[Opening Given information section]

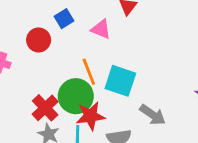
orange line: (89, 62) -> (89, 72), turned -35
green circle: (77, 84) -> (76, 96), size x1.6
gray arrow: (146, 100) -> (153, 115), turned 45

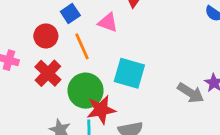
orange line: (89, 72) -> (82, 46), moved
red cross: (45, 108) -> (48, 73), moved
gray arrow: (153, 115) -> (191, 93), moved

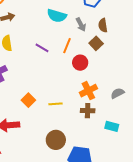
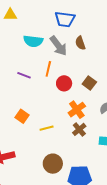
gray arrow: (81, 25) -> (58, 46), size x1.5
brown square: (96, 43) -> (89, 83), moved
orange square: (28, 100) -> (22, 116), moved
brown cross: (88, 111) -> (79, 129), turned -32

[Closing Given information section]

Set the listing down in full and exactly. Pictures within it should not appear in the copy.

orange line: (89, 62) -> (89, 72), turned -35
green circle: (77, 84) -> (76, 96), size x1.6
gray arrow: (146, 100) -> (153, 115), turned 45

orange line: (89, 72) -> (82, 46), moved
red cross: (45, 108) -> (48, 73), moved
gray arrow: (153, 115) -> (191, 93), moved

gray arrow: (81, 25) -> (58, 46), size x1.5
brown square: (96, 43) -> (89, 83), moved
orange square: (28, 100) -> (22, 116), moved
brown cross: (88, 111) -> (79, 129), turned -32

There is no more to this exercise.